YOUR INSTRUCTIONS
Given the entries that follow, write out exactly the lines starting at the one containing "jouet à empiler (gris) (no. 2 from left)" and ending at the one containing "jouet à empiler (noir)", both ends included, and only those.

Before-and-after scene images
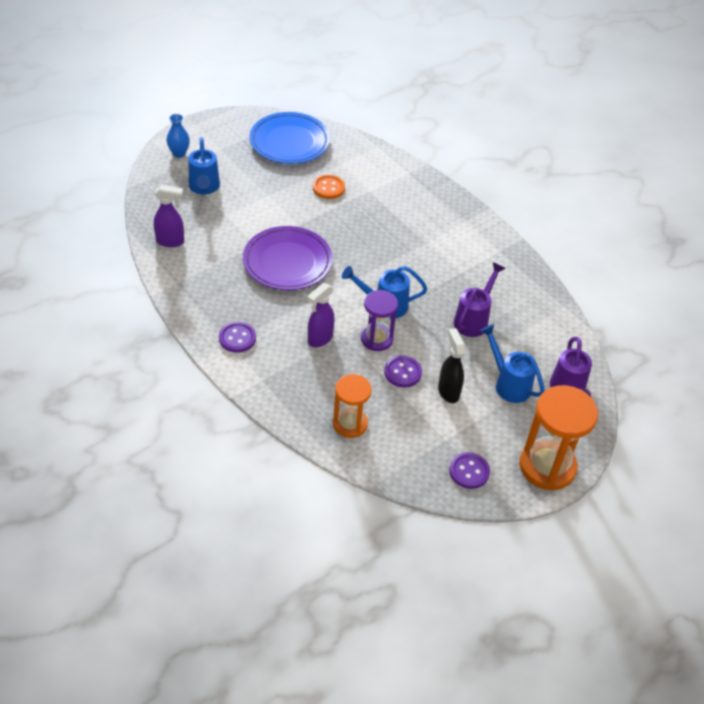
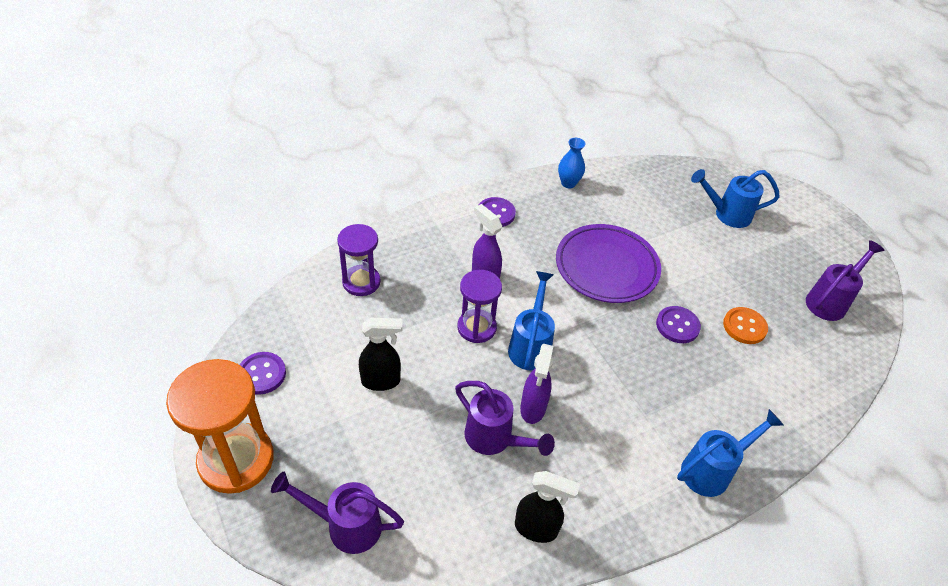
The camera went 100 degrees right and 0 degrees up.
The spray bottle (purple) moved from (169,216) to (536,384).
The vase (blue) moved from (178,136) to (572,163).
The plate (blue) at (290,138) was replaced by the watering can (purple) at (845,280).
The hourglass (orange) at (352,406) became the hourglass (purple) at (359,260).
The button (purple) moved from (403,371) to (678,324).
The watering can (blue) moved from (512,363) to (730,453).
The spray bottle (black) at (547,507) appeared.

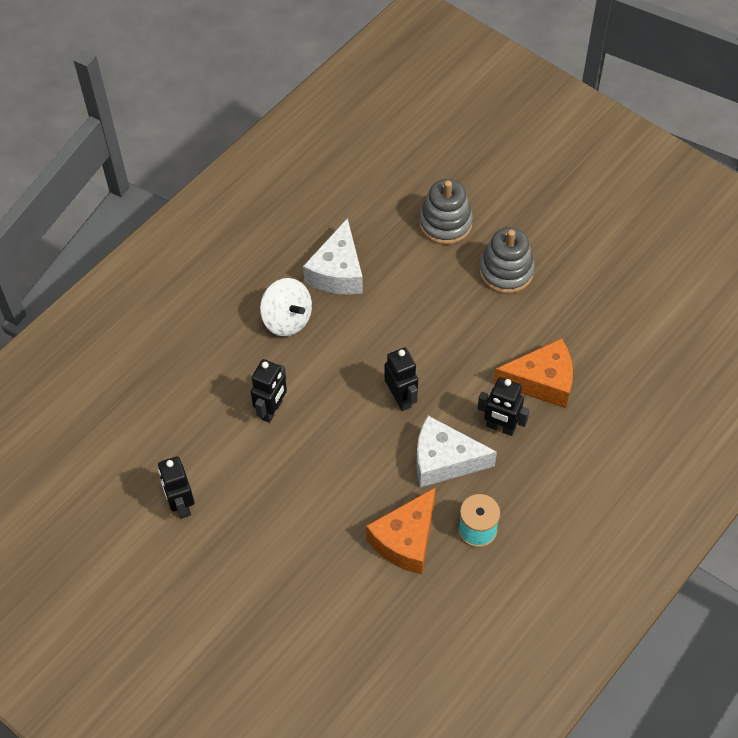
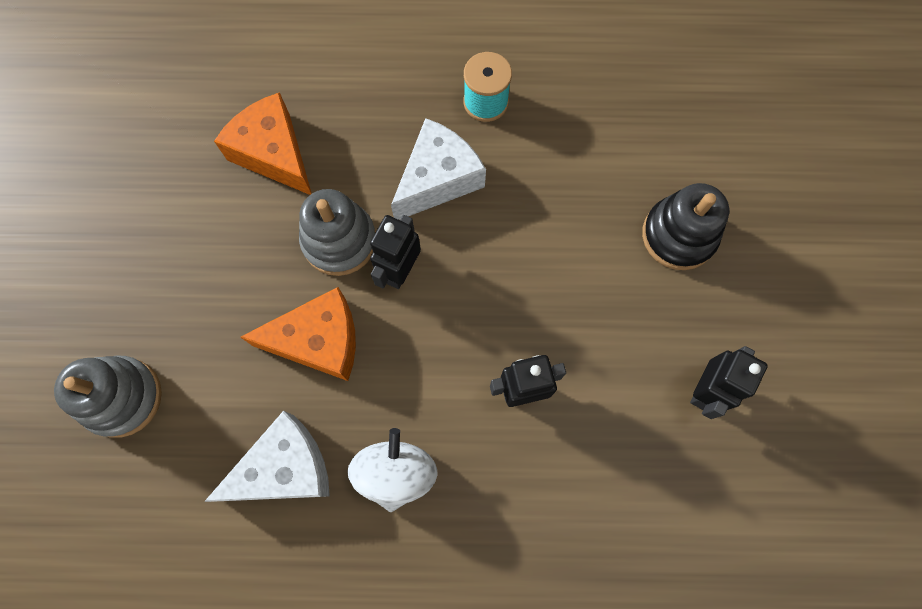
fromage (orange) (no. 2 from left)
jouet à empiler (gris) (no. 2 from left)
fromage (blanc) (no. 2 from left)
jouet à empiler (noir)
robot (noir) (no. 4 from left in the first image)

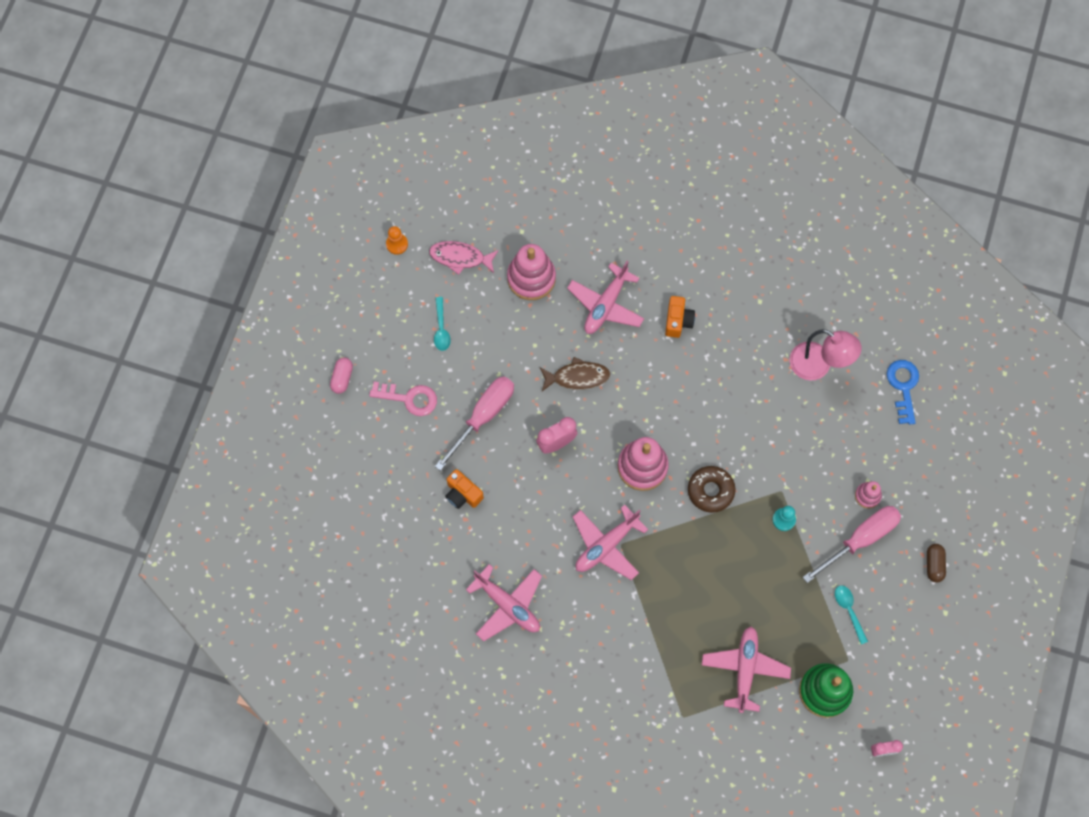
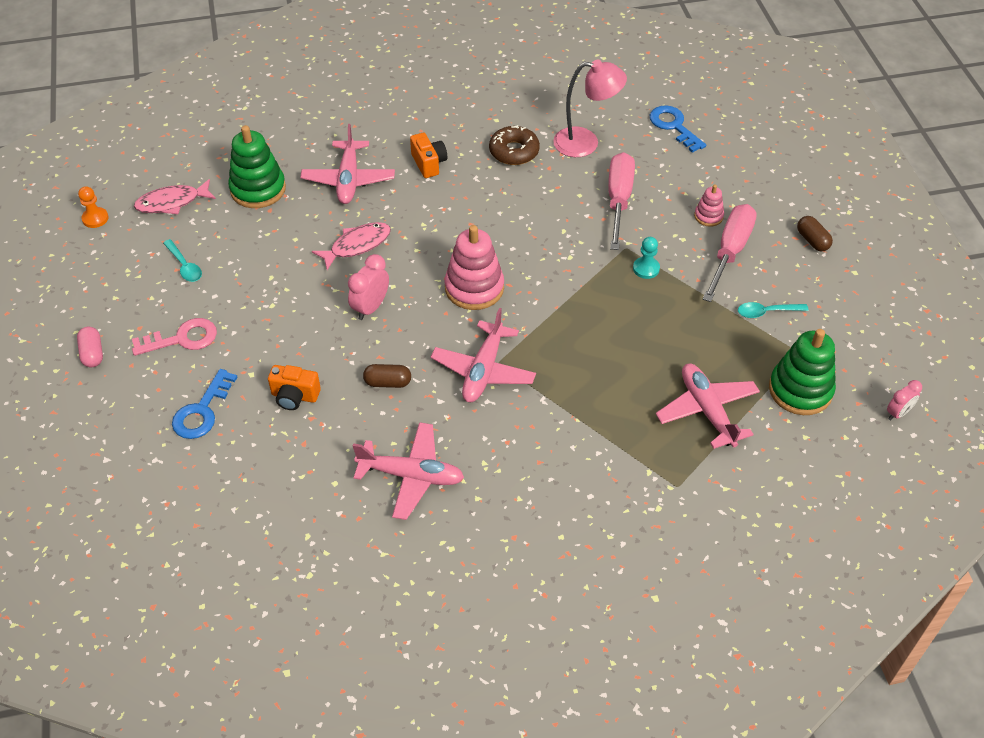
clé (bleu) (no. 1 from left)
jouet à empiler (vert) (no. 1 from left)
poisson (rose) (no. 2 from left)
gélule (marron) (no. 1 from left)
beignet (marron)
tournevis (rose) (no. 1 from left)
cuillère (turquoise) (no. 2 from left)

ANSWER TO THIS EXERCISE
jouet à empiler (gris) (no. 2 from left)
fromage (blanc) (no. 2 from left)
jouet à empiler (noir)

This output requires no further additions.